Task objective
Your reply should be an exact copy of every entry, with the pictures removed.

Before-and-after object listings
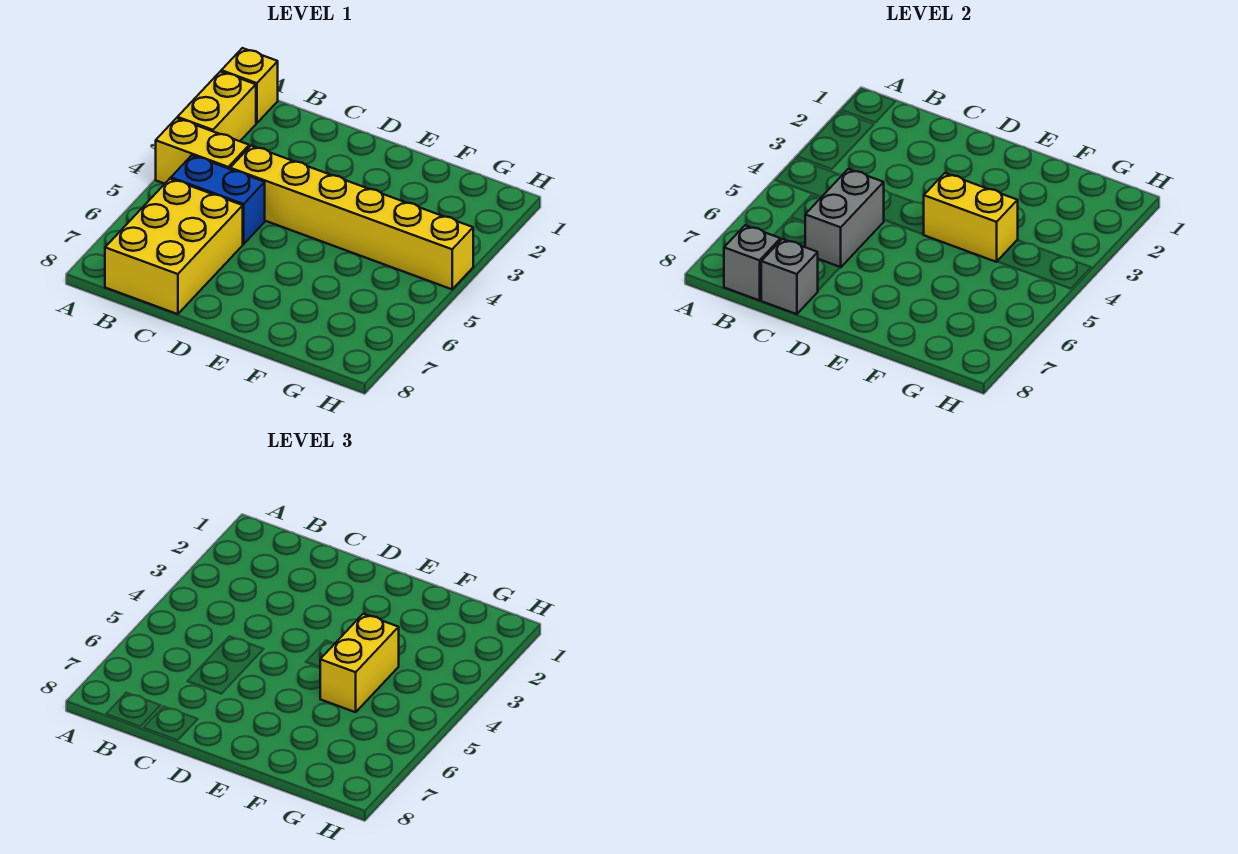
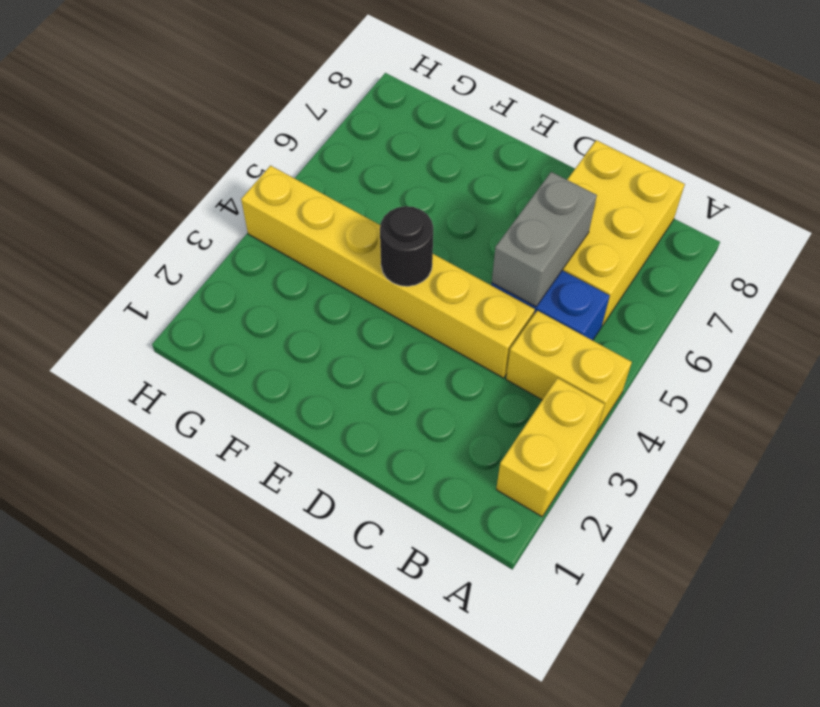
black round brick E4 level 2 -> yellow brick E4:F4 level 2
none -> yellow brick A1 level 1
none -> grey brick B8 level 2

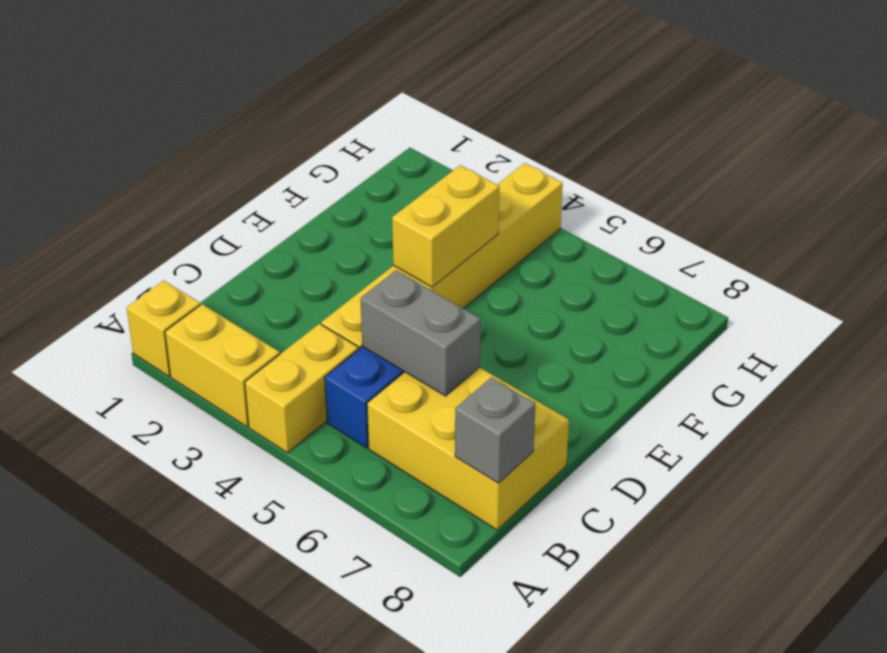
none -> grey brick C8 level 2
none -> yellow brick F4:F5 level 3

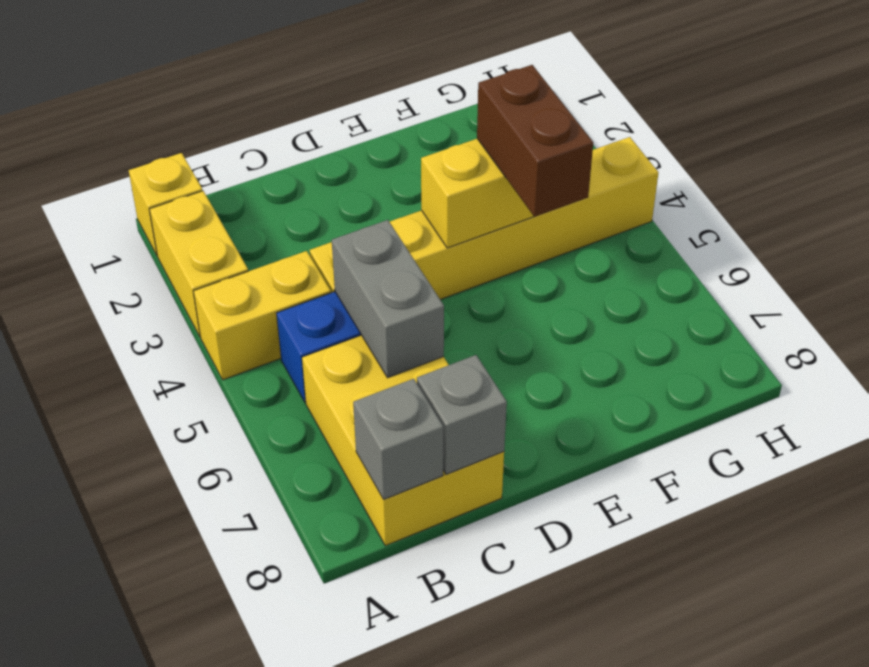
brown brick F4:F5 level 3 -> yellow brick F4:F5 level 3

Answer to this task
black round brick E4 level 2 -> yellow brick E4:F4 level 2
none -> yellow brick A1 level 1
none -> grey brick B8 level 2

none -> grey brick C8 level 2
none -> yellow brick F4:F5 level 3

brown brick F4:F5 level 3 -> yellow brick F4:F5 level 3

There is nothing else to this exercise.